Segment Start: STUDY MATERIAL
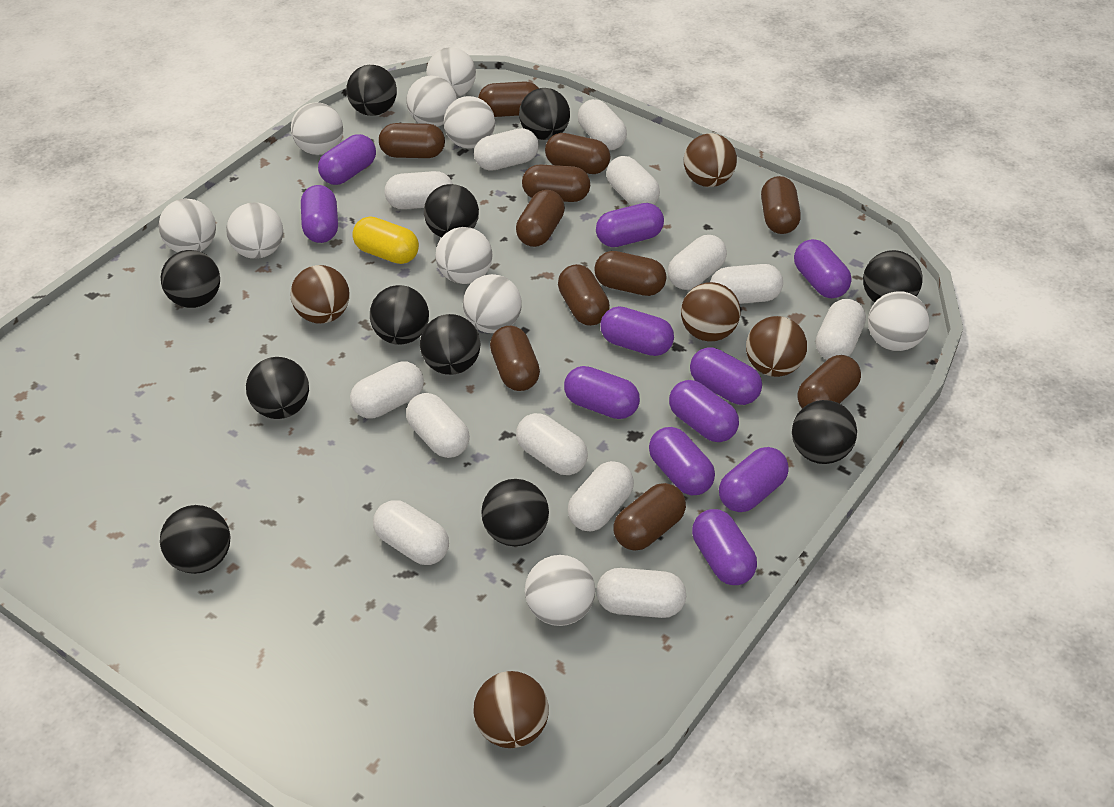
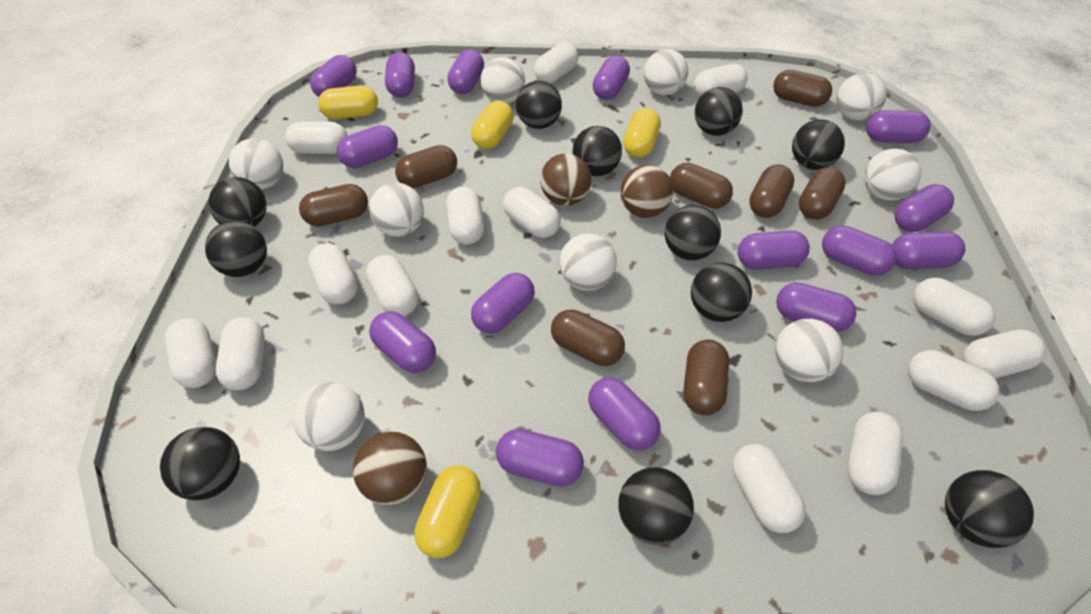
brown ball: 5 -> 3
brown capsule: 11 -> 8
purple capsule: 11 -> 15
white ball: 10 -> 9
white capsule: 13 -> 14
yellow capsule: 1 -> 4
Segment End: STUDY MATERIAL
ASSIGNED TASK:
The reply should reproduce every entry above word for word and contain no pictures.

RESULT FOR THIS TASK:
brown ball: 5 -> 3
brown capsule: 11 -> 8
purple capsule: 11 -> 15
white ball: 10 -> 9
white capsule: 13 -> 14
yellow capsule: 1 -> 4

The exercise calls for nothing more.